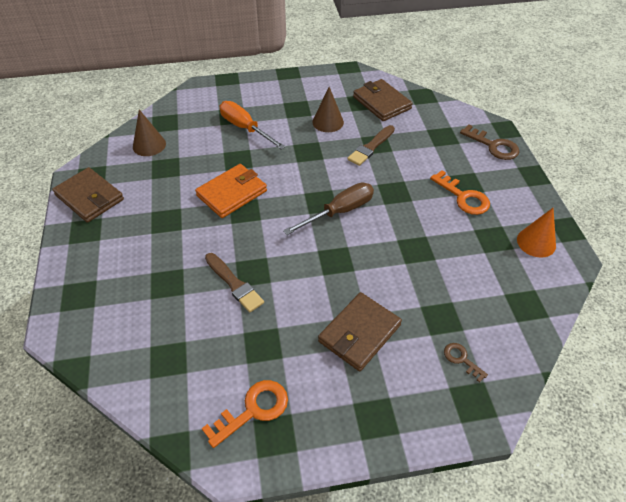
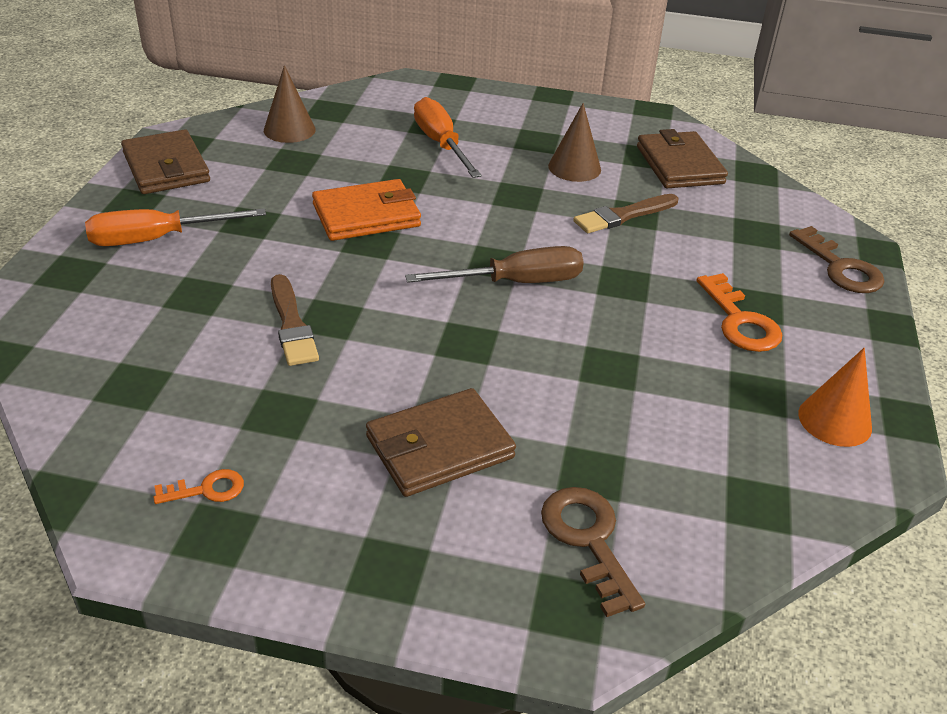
camera: 20 degrees right, 10 degrees down
(118, 252) = (157, 239): none -> orange screwdriver
(253, 410) = (207, 490): orange key -> orange key, size x0.57
(461, 359) = (588, 540): brown key -> brown key, size x1.75

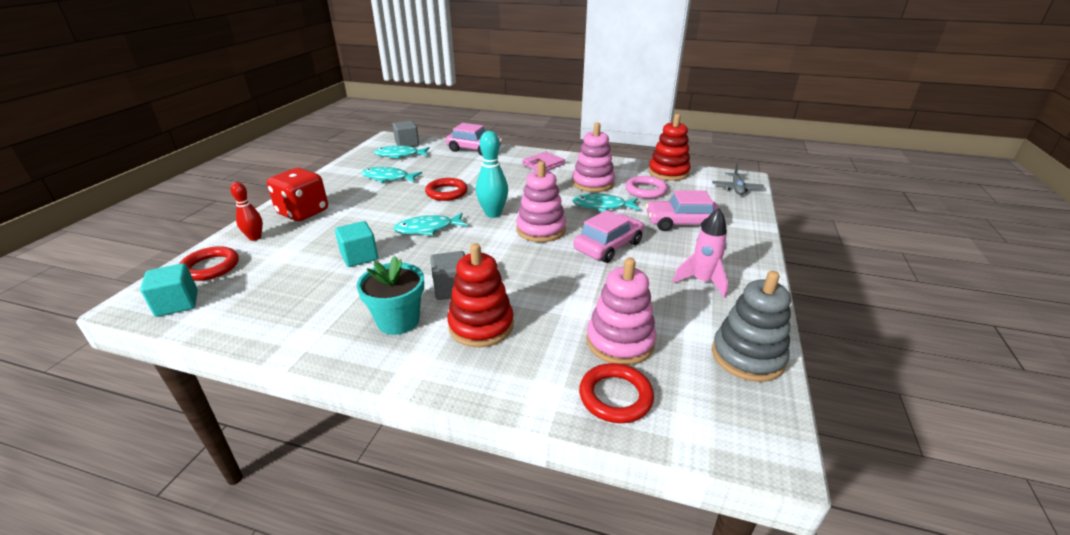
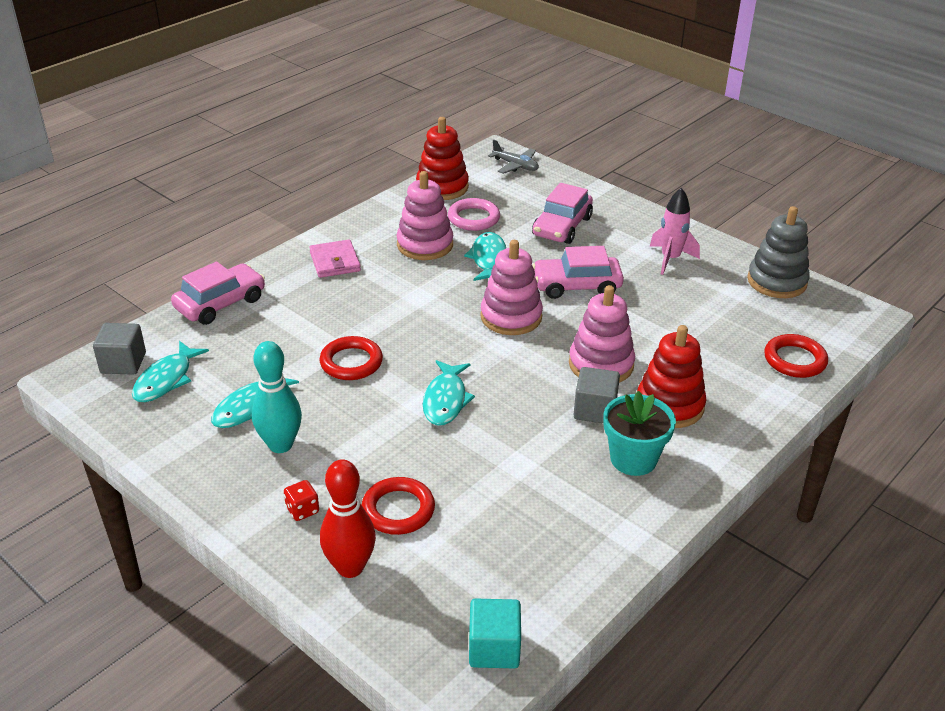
camera: 65 degrees left, 5 degrees up
(210, 267) = (412, 617): red ring -> red ring (398, 510)
(255, 237) = (350, 567): red bowling pin -> red bowling pin, size x1.53
(303, 212) = (302, 510): red dice -> red dice, size x0.43
(359, 257) = (478, 469): turquoise cube -> none
(493, 214) = (445, 340): turquoise bowling pin -> turquoise bowling pin (280, 445)
(602, 206) = (488, 259): turquoise fish -> turquoise fish turned 150 degrees clockwise
(608, 246) = (576, 286): pink car -> pink car turned 75 degrees counterclockwise
(620, 342) = (731, 334): pink stacking toy -> pink stacking toy (601, 364)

----

## What the exercise asks
Check each line of the entries for the string "pink". Copy the lines that have it.

## Answer to the exercise
(608, 246) = (576, 286): pink car -> pink car turned 75 degrees counterclockwise
(620, 342) = (731, 334): pink stacking toy -> pink stacking toy (601, 364)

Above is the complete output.